* _EXERCISE MATERIALS_
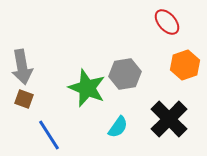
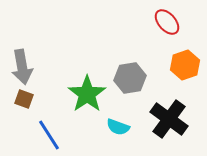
gray hexagon: moved 5 px right, 4 px down
green star: moved 6 px down; rotated 15 degrees clockwise
black cross: rotated 9 degrees counterclockwise
cyan semicircle: rotated 75 degrees clockwise
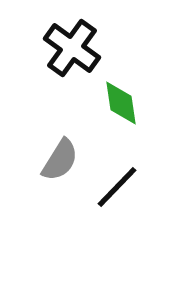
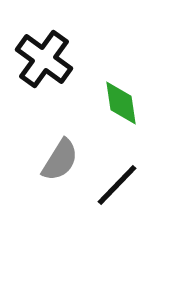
black cross: moved 28 px left, 11 px down
black line: moved 2 px up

* _WHAT THE EXERCISE ASKS_
Reproduce every line of the records above verbatim, leaving out the picture lines.

* _COMPLETE RESPONSE_
gray hexagon: moved 5 px right, 4 px down
green star: moved 6 px down; rotated 15 degrees clockwise
black cross: rotated 9 degrees counterclockwise
cyan semicircle: rotated 75 degrees clockwise
black cross: moved 28 px left, 11 px down
black line: moved 2 px up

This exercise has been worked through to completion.